▶ Task to complete:
Find the line that contains "Trace every road", then repeat it and each line after it to the end of the records, exactly.
*** Given data ***
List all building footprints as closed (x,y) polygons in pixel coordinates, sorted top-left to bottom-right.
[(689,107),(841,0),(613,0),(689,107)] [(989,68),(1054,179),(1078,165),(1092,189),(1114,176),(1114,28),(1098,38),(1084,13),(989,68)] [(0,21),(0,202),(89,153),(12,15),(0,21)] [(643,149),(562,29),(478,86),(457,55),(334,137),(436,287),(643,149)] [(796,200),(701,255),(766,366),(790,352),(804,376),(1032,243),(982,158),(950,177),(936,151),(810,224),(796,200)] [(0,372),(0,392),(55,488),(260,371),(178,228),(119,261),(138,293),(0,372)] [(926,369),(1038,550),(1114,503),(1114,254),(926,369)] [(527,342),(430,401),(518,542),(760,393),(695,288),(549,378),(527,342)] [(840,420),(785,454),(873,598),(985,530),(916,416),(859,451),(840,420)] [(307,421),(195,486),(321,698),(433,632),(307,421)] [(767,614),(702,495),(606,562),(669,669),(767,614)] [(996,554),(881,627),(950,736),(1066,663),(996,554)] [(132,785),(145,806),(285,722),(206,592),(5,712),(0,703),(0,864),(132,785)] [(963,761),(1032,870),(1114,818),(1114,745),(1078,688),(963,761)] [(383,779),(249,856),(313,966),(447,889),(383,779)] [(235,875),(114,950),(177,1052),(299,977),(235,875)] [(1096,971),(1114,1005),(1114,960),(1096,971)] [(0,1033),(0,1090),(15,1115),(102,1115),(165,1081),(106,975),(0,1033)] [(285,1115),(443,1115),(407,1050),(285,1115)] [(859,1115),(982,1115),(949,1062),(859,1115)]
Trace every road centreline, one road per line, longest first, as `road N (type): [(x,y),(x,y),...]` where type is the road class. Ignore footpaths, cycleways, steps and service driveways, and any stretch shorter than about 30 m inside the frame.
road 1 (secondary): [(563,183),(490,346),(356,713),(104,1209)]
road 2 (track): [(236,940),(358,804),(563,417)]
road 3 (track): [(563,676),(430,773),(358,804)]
*** End of Given data ***
▶ Expected answer:
Trace every road centreline, one road per line, longest first, as `road N (type): [(x,y),(x,y),...]` where type is the road class. Ignore footpaths, cycleways, steps and service driveways, and any stretch shorter than about 30 m inside the frame.
road 1 (secondary): [(563,183),(490,346),(356,713),(104,1209)]
road 2 (track): [(236,940),(358,804),(563,417)]
road 3 (track): [(563,676),(430,773),(358,804)]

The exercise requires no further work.